WHAT YOU HAVE TO DO> Extract the text of every entry below exactly; leave images out.

-- Opening Marker --

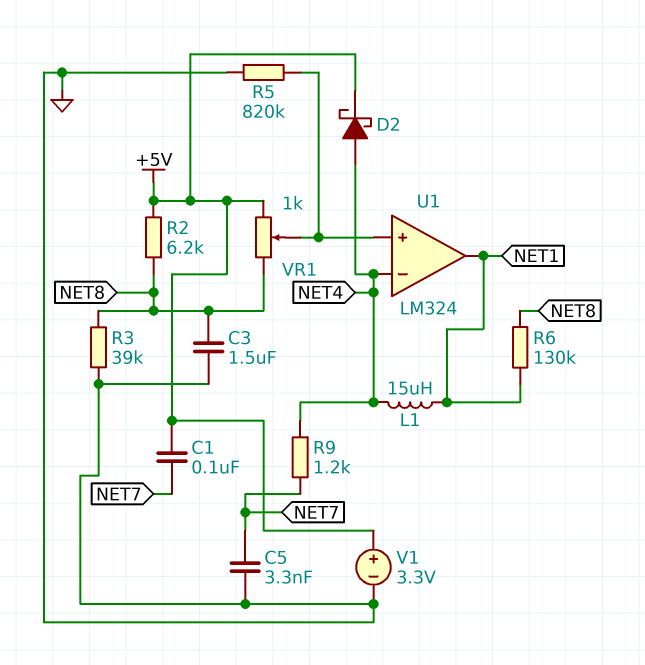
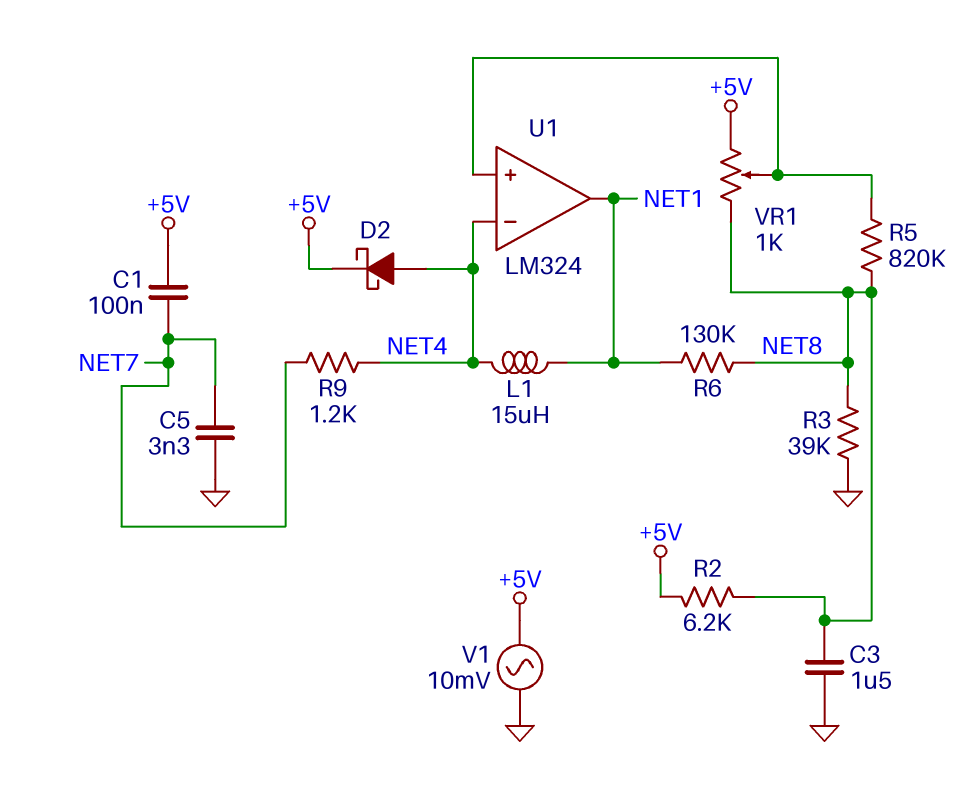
R5: 820k (GND, U1/in+) -> 820k (NET8, U1/in+)
V1: 3.3V (plus +5V, minus GND) -> AC 10mV (+5V, GND)

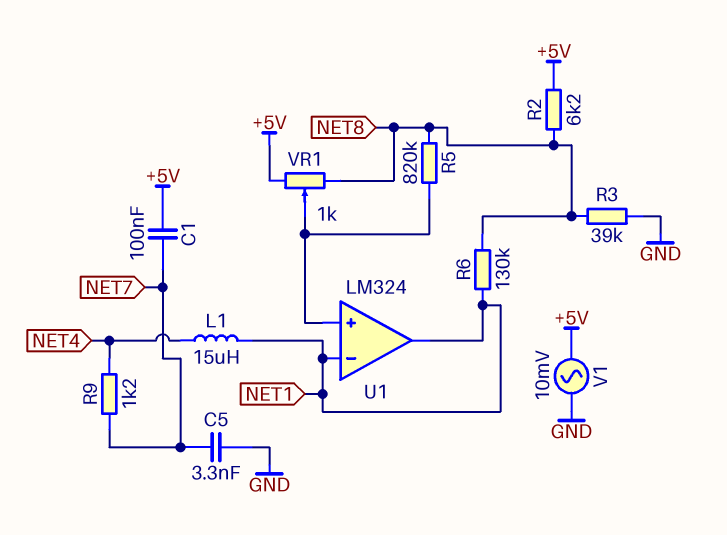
C3: 1.5uF (GND, NET8) -> none
D2: schottky (A NET4, K +5V) -> none
U1 pin in-: NET4 -> NET1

-- Closing Marker --

FINAL ANSWER>
R5: 820k (GND, U1/in+) -> 820k (NET8, U1/in+)
V1: 3.3V (plus +5V, minus GND) -> AC 10mV (+5V, GND)

C3: 1.5uF (GND, NET8) -> none
D2: schottky (A NET4, K +5V) -> none
U1 pin in-: NET4 -> NET1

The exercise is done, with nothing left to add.